#### TASK PROMPT:
Please restate, exactly as they appear, only the lines from the one that contains "red diamond: moved 4 px right, 6 px up" to the final line of the entries, with no pictures.

****************

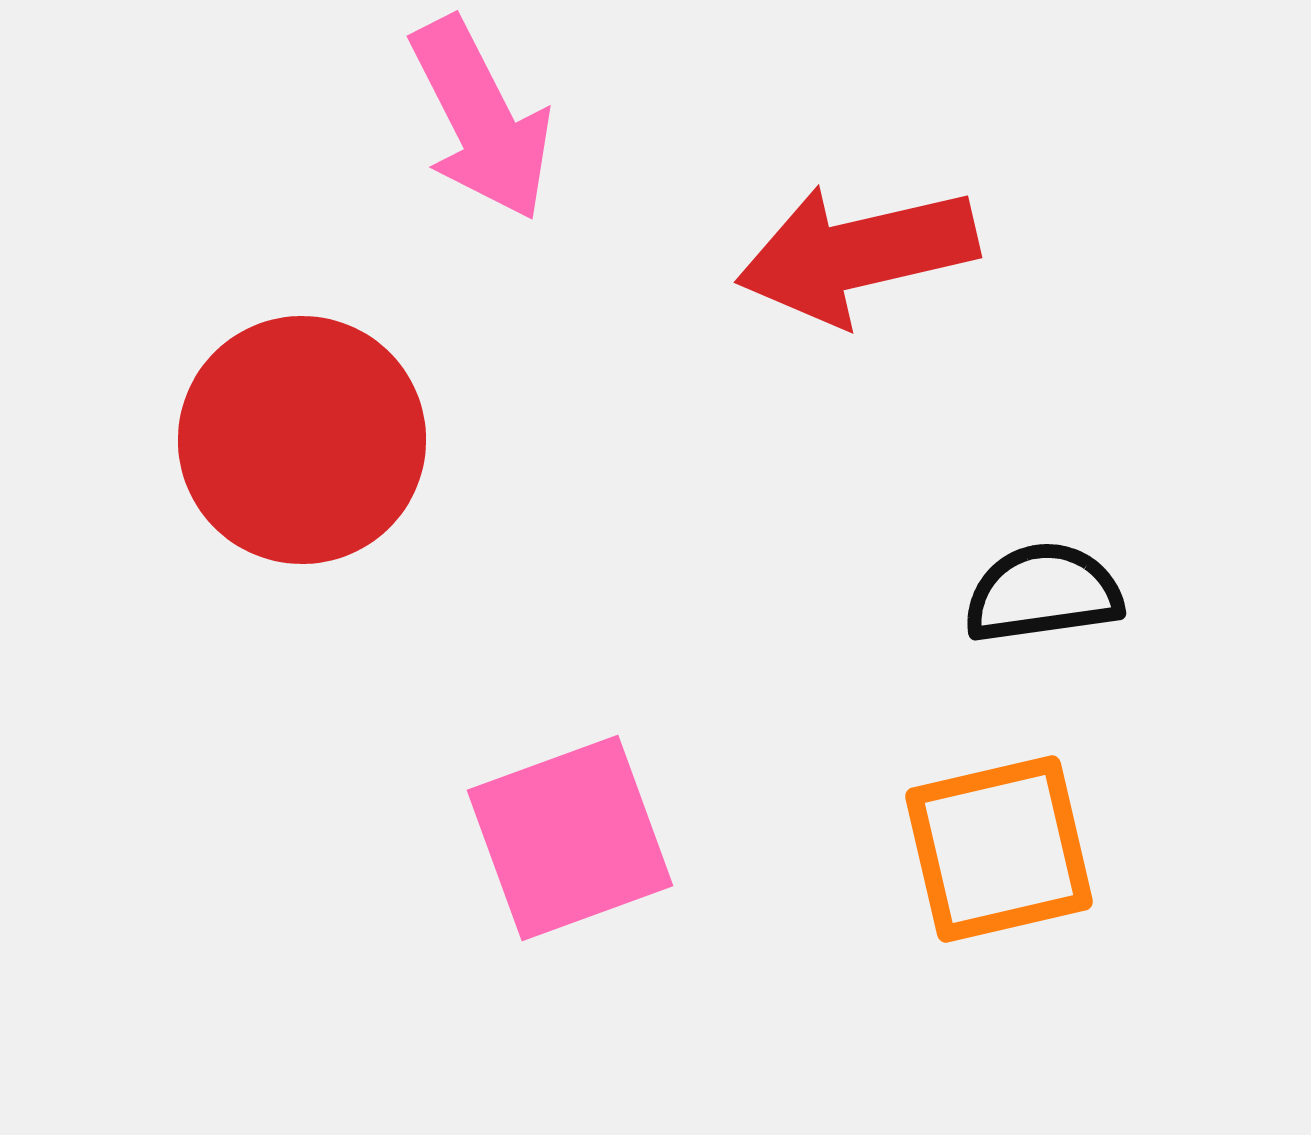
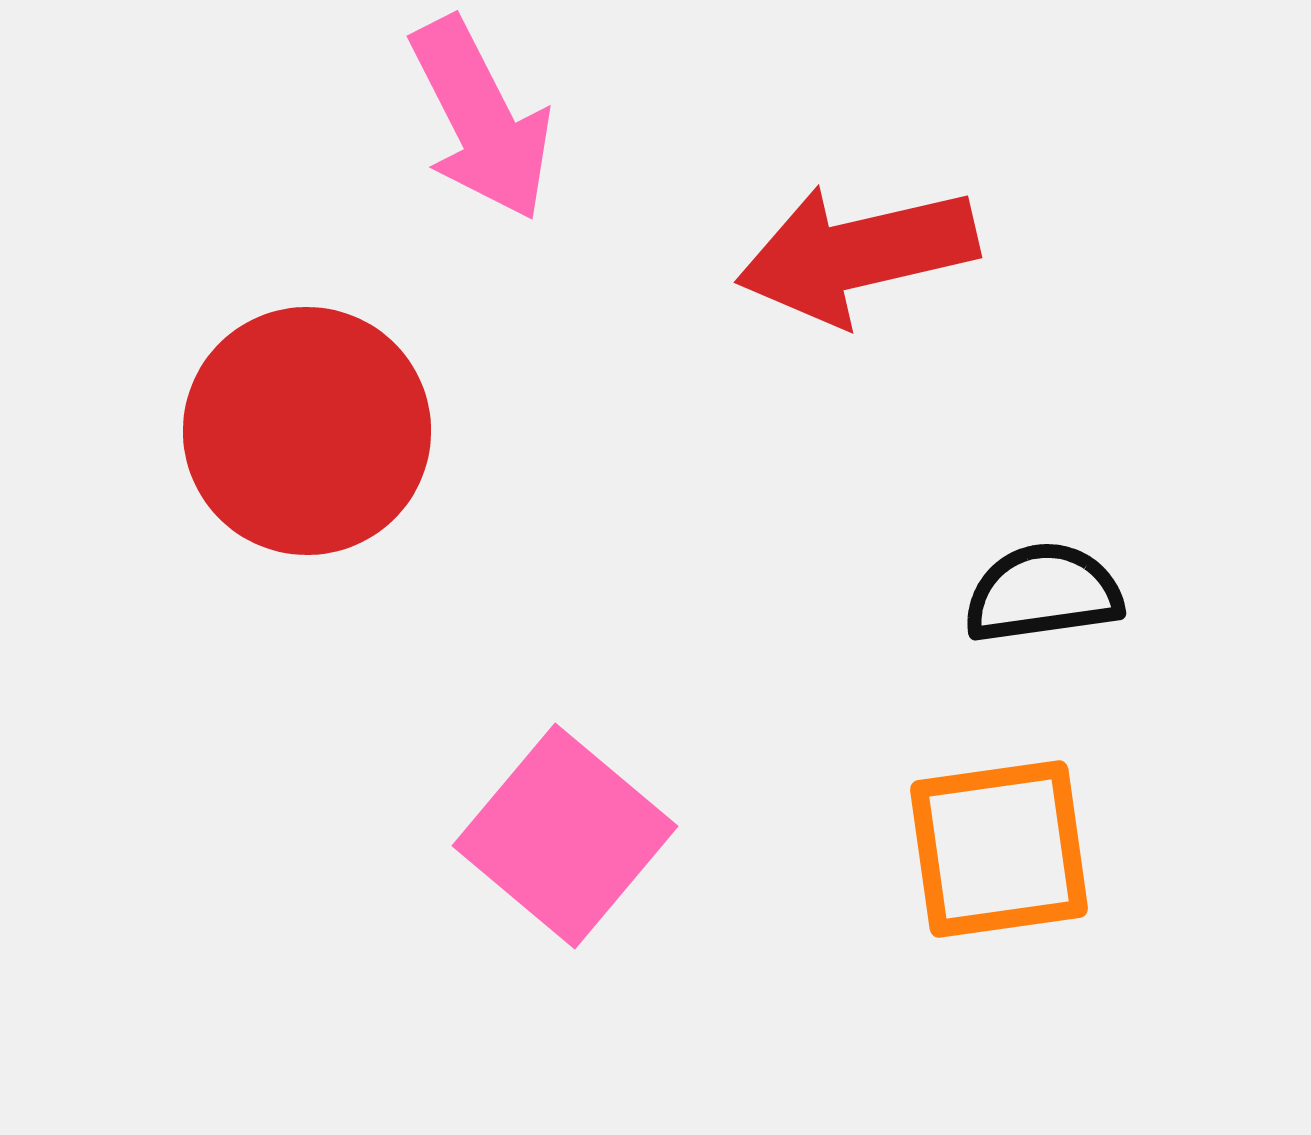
red circle: moved 5 px right, 9 px up
pink square: moved 5 px left, 2 px up; rotated 30 degrees counterclockwise
orange square: rotated 5 degrees clockwise
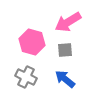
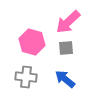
pink arrow: rotated 12 degrees counterclockwise
gray square: moved 1 px right, 2 px up
gray cross: rotated 20 degrees counterclockwise
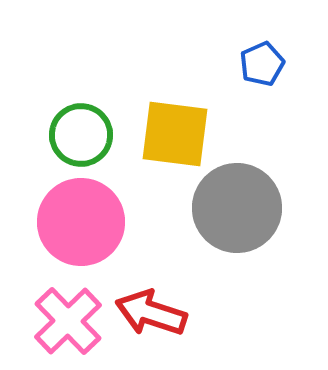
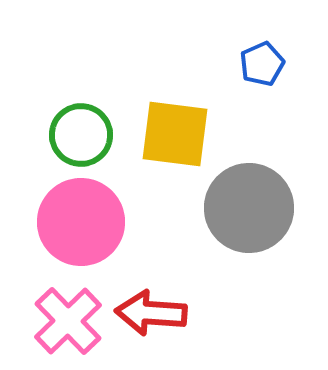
gray circle: moved 12 px right
red arrow: rotated 14 degrees counterclockwise
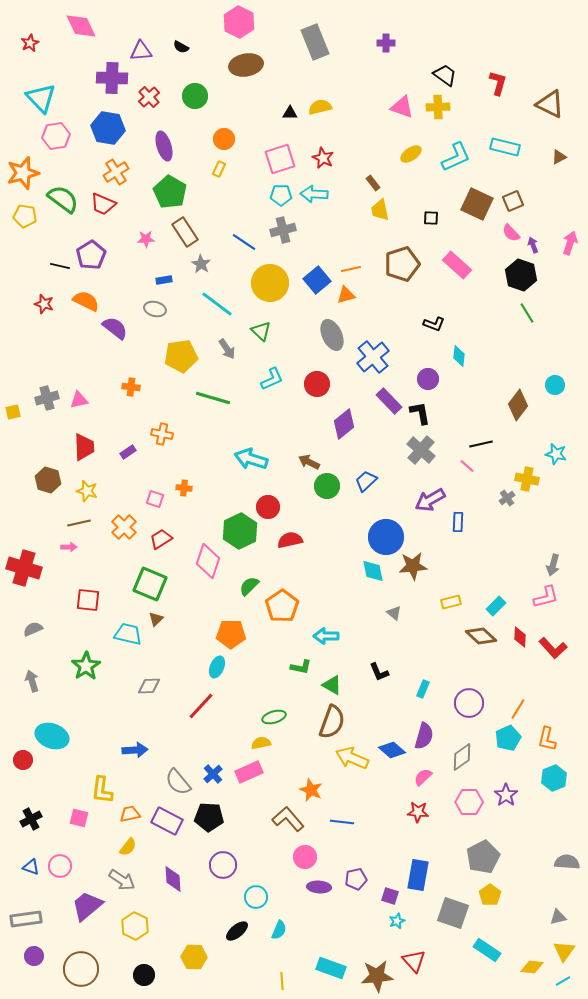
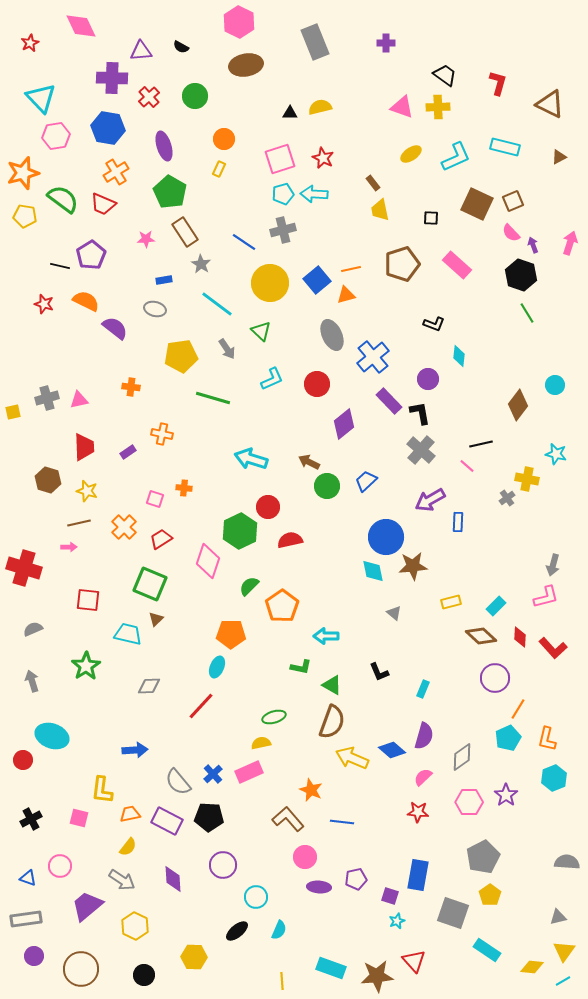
cyan pentagon at (281, 195): moved 2 px right, 1 px up; rotated 15 degrees counterclockwise
purple circle at (469, 703): moved 26 px right, 25 px up
blue triangle at (31, 867): moved 3 px left, 11 px down
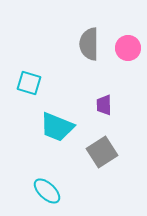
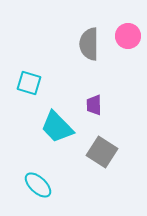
pink circle: moved 12 px up
purple trapezoid: moved 10 px left
cyan trapezoid: rotated 24 degrees clockwise
gray square: rotated 24 degrees counterclockwise
cyan ellipse: moved 9 px left, 6 px up
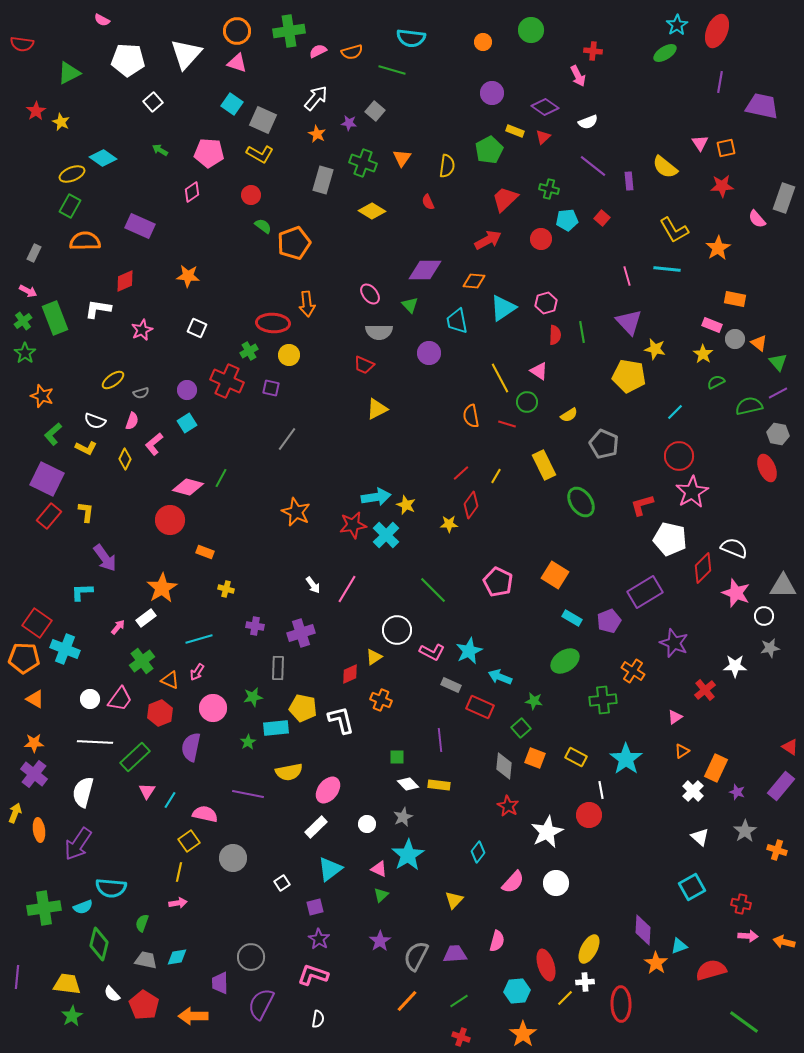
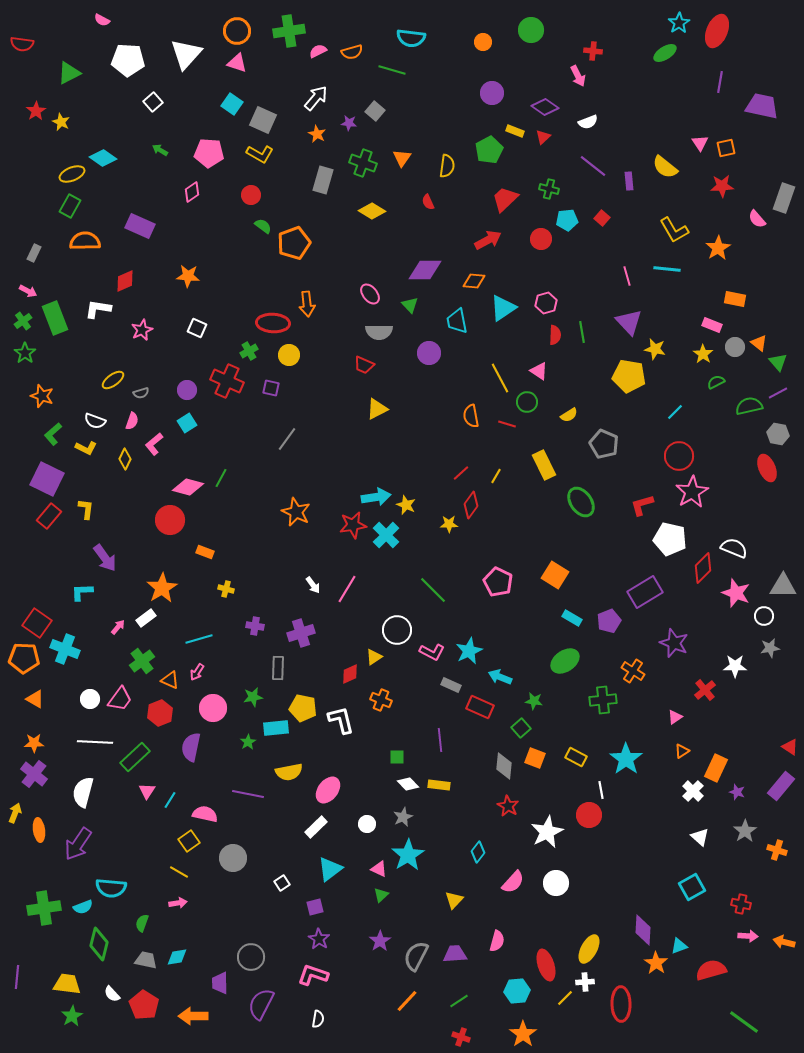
cyan star at (677, 25): moved 2 px right, 2 px up
gray circle at (735, 339): moved 8 px down
yellow L-shape at (86, 512): moved 3 px up
yellow line at (179, 872): rotated 72 degrees counterclockwise
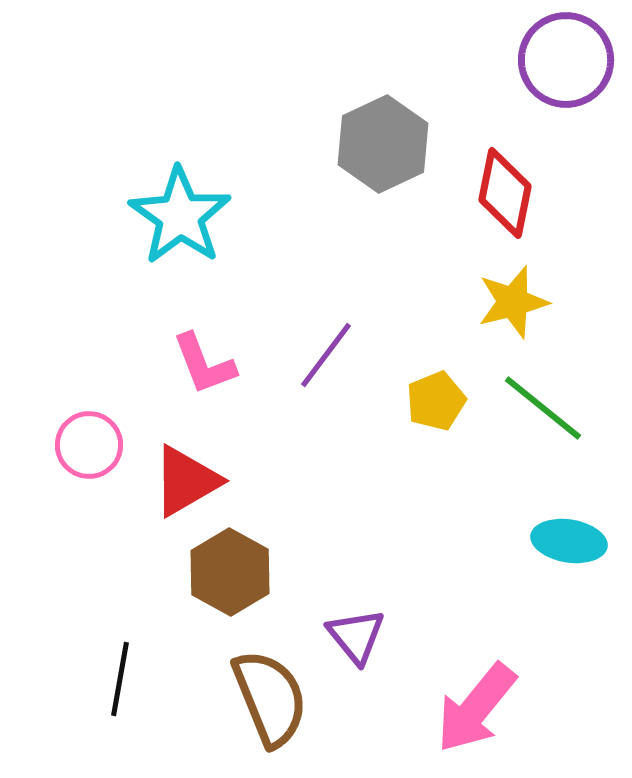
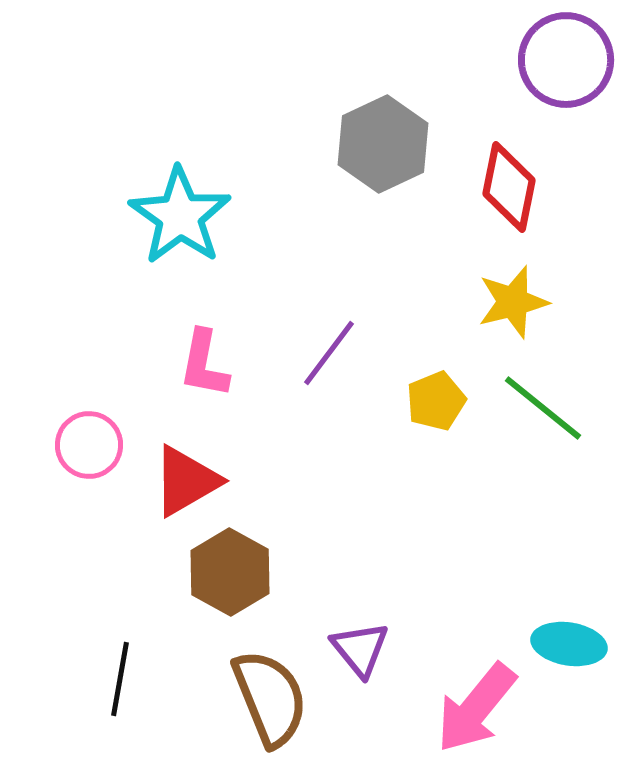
red diamond: moved 4 px right, 6 px up
purple line: moved 3 px right, 2 px up
pink L-shape: rotated 32 degrees clockwise
cyan ellipse: moved 103 px down
purple triangle: moved 4 px right, 13 px down
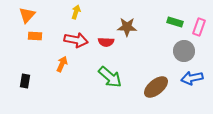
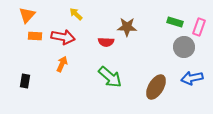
yellow arrow: moved 2 px down; rotated 64 degrees counterclockwise
red arrow: moved 13 px left, 3 px up
gray circle: moved 4 px up
brown ellipse: rotated 20 degrees counterclockwise
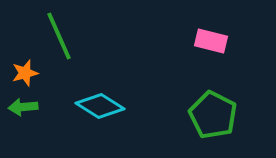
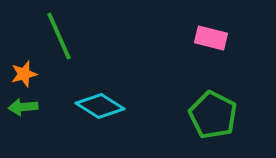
pink rectangle: moved 3 px up
orange star: moved 1 px left, 1 px down
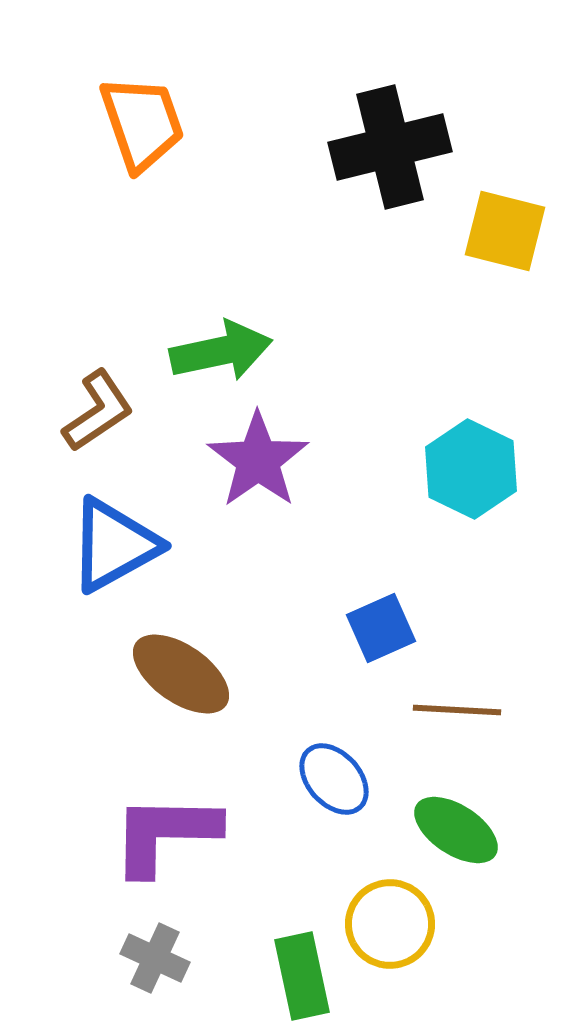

****************

#### ANSWER FOR THE TASK:
red diamond: moved 4 px right, 6 px up
purple line: moved 3 px right, 2 px up
pink L-shape: rotated 32 degrees clockwise
cyan ellipse: moved 103 px down
purple triangle: moved 4 px right, 13 px down
yellow arrow: moved 2 px down; rotated 64 degrees counterclockwise
red arrow: moved 13 px left, 3 px up
gray circle: moved 4 px up
brown ellipse: rotated 20 degrees counterclockwise
pink rectangle: moved 3 px up
orange star: moved 1 px left, 1 px down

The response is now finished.